Copy exactly the lines of the material below that run from the one containing "R2: 240 (VB, VE) -> 240 (5V, VE)" through the one containing "TR2: NPN (B". Copy no other lines.
*** Data for review ***
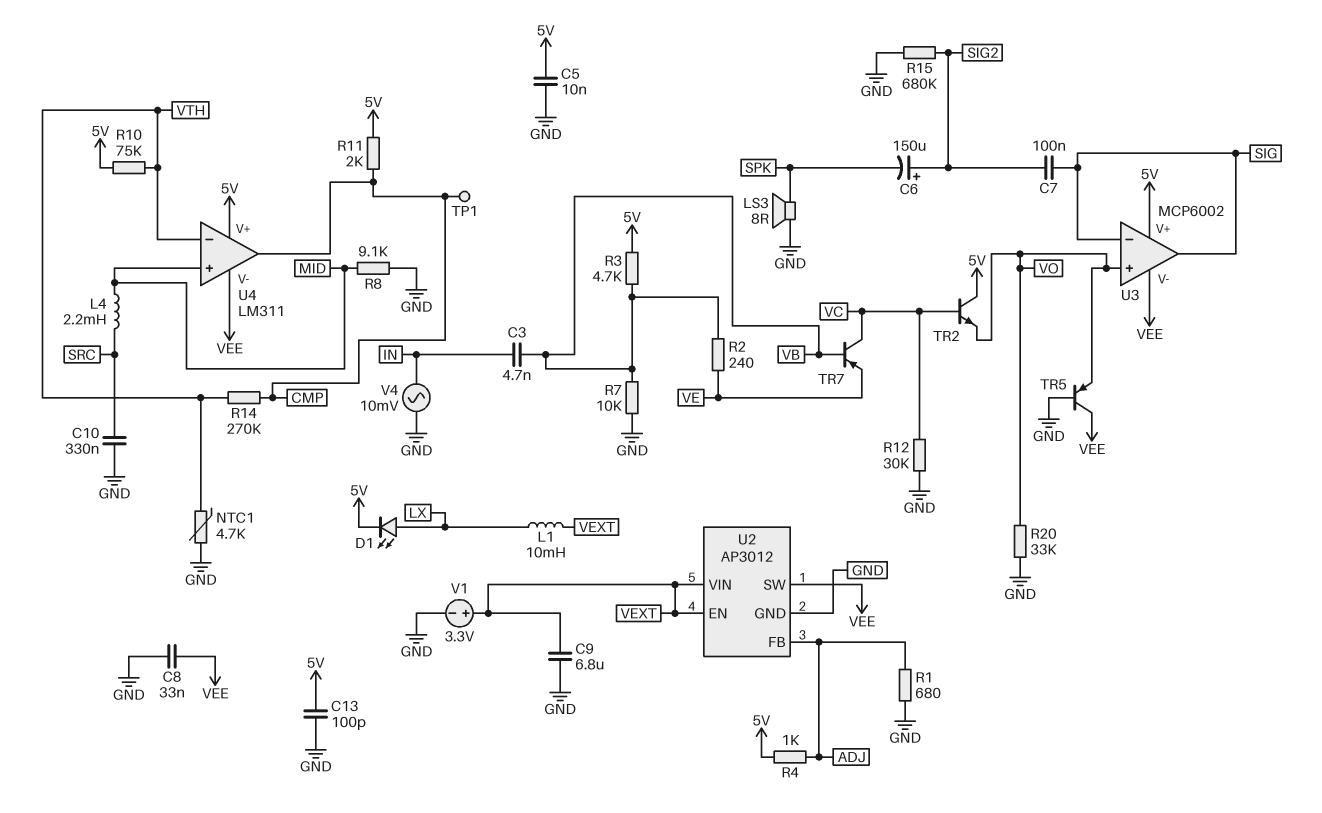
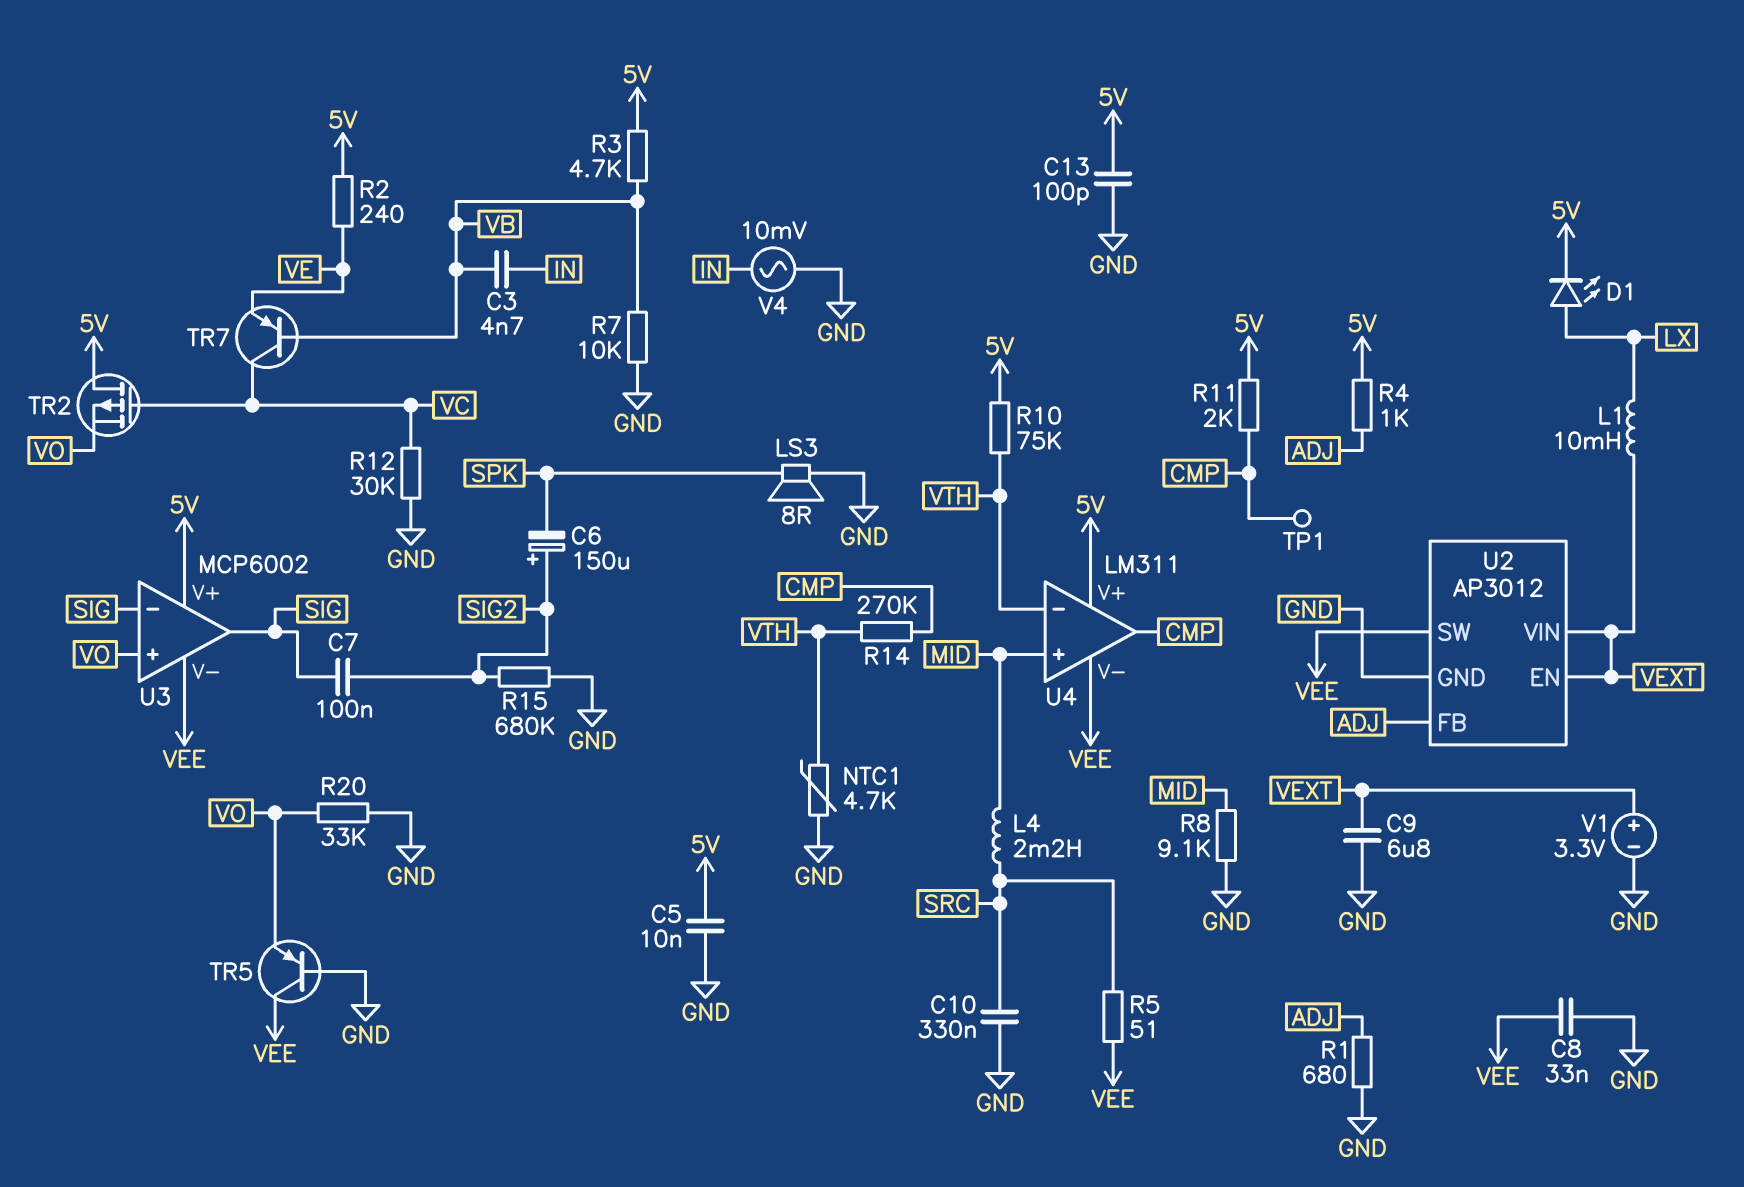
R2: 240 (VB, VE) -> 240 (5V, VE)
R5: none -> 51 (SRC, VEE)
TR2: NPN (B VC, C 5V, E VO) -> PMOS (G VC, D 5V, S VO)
*** End of Data for review ***
*** Data for review ***
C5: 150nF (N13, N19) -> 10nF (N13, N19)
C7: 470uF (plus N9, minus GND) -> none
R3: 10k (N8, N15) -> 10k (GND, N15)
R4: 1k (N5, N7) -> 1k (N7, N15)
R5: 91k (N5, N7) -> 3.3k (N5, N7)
*** End of Data for review ***
*** Data for review ***
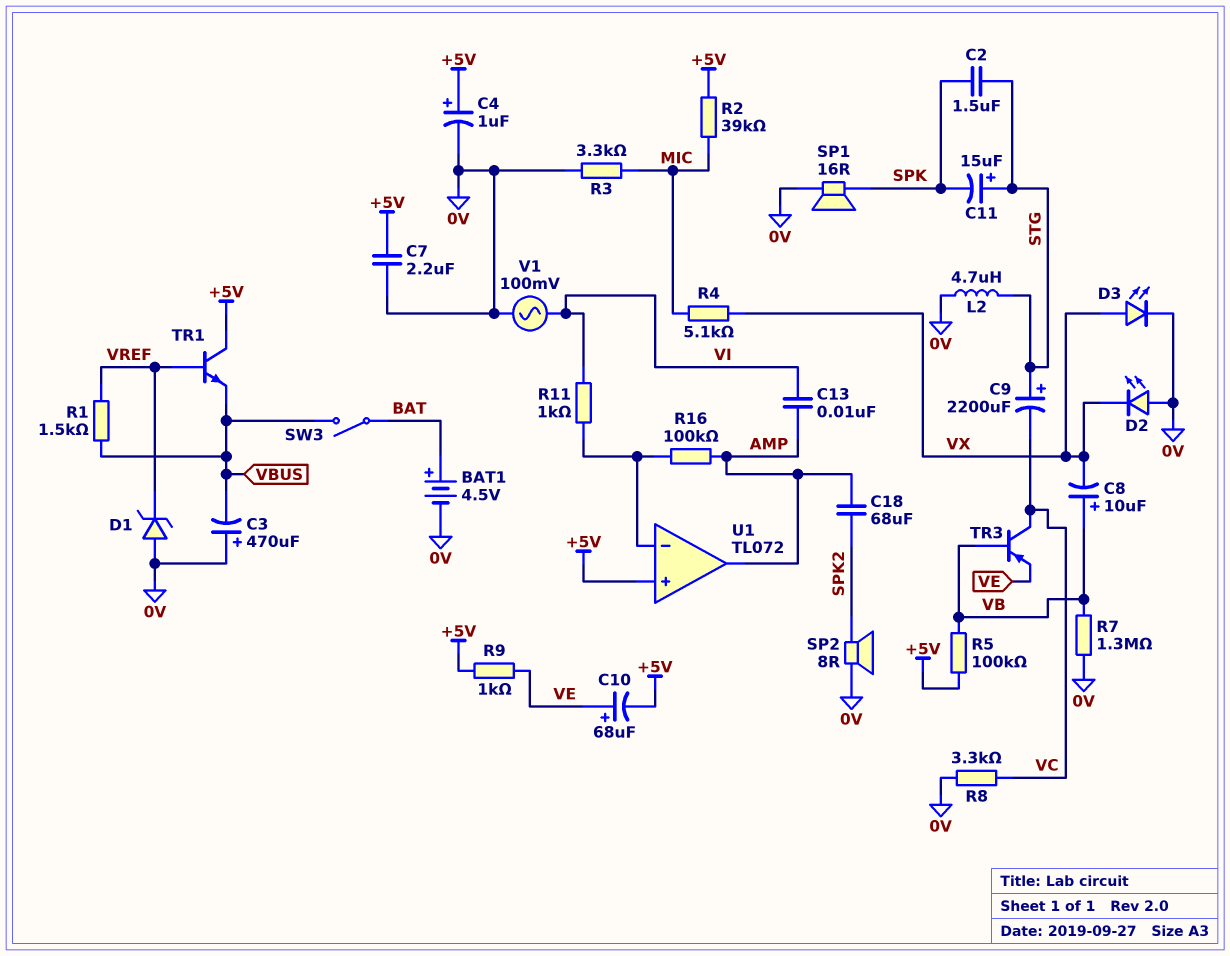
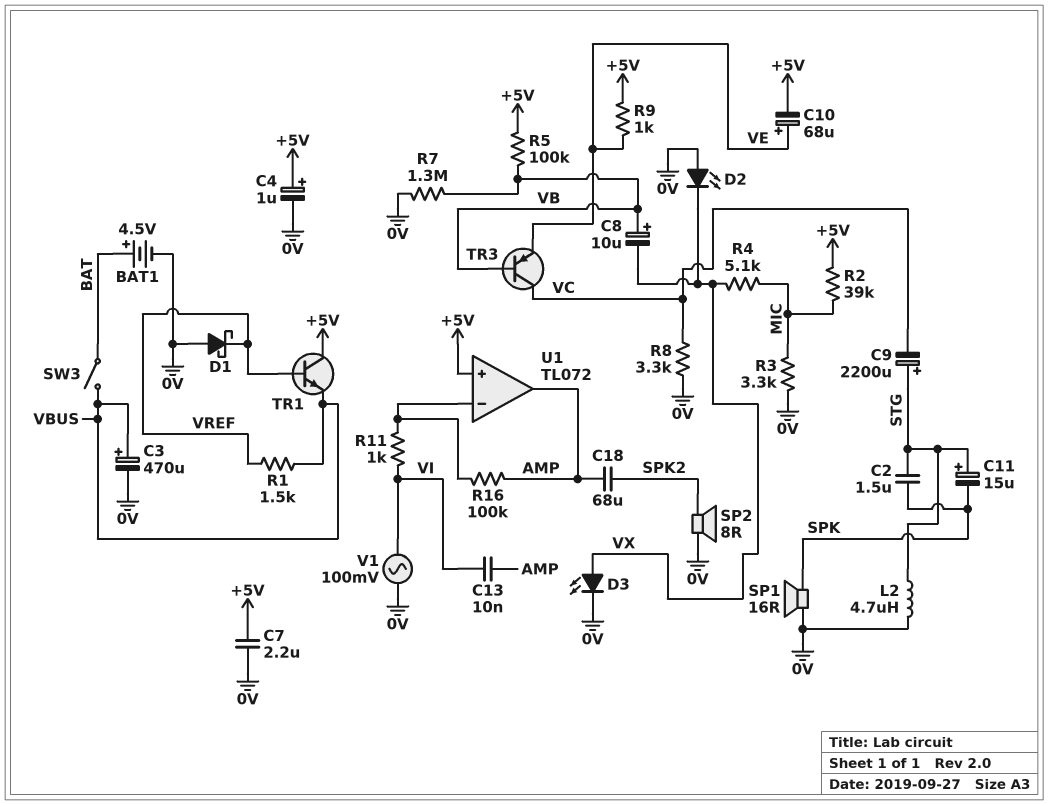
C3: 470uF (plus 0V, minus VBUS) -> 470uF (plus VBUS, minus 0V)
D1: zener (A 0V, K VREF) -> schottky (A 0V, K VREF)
*** End of Data for review ***
> _Worked solution_:
R2: 240 (VB, VE) -> 240 (5V, VE)
R5: none -> 51 (SRC, VEE)
TR2: NPN (B VC, C 5V, E VO) -> PMOS (G VC, D 5V, S VO)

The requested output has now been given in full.